= Beginning of Section =

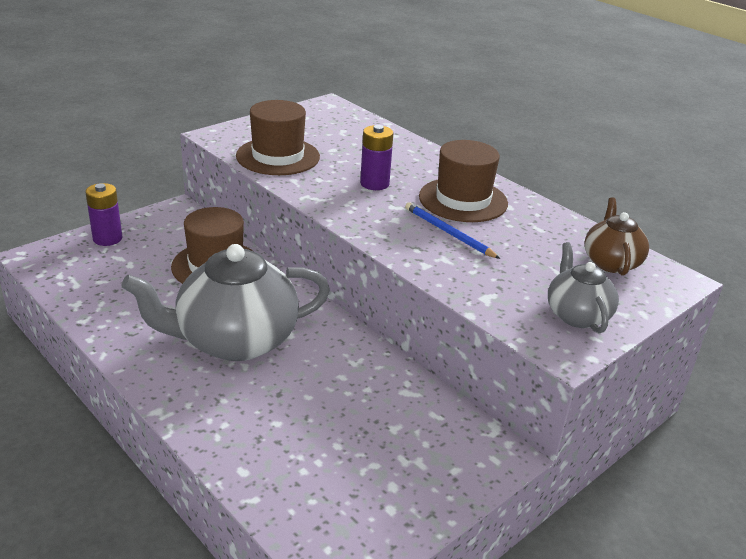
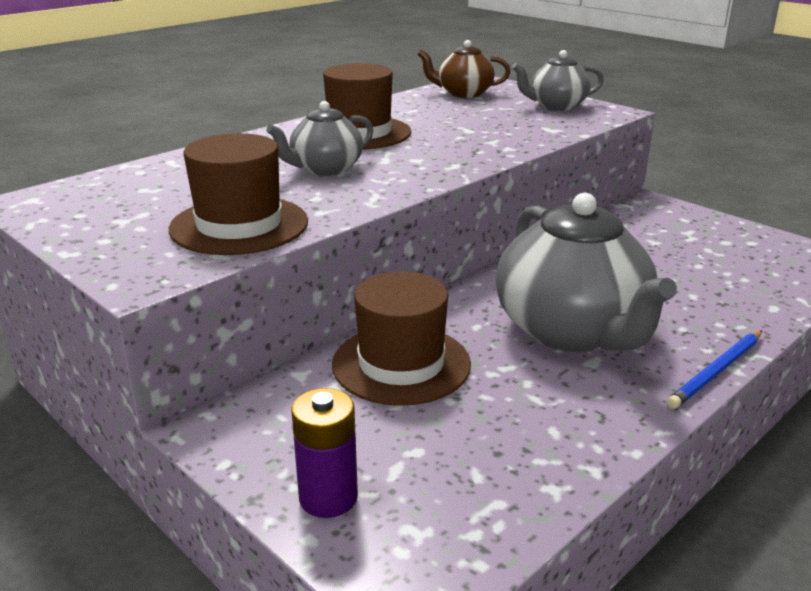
camera: 90 degrees left, 5 degrees down
(374, 184) = (325, 169): purple battery -> grey teapot
(448, 233) = (437, 139): blue pencil -> blue pencil (716, 371)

= End of Section =

WHAT THE TASK ASKS — Could you give the material again exactly as it stands, omitting any image?

RESULT OF THE EXERCISE —
camera: 90 degrees left, 5 degrees down
(374, 184) = (325, 169): purple battery -> grey teapot
(448, 233) = (437, 139): blue pencil -> blue pencil (716, 371)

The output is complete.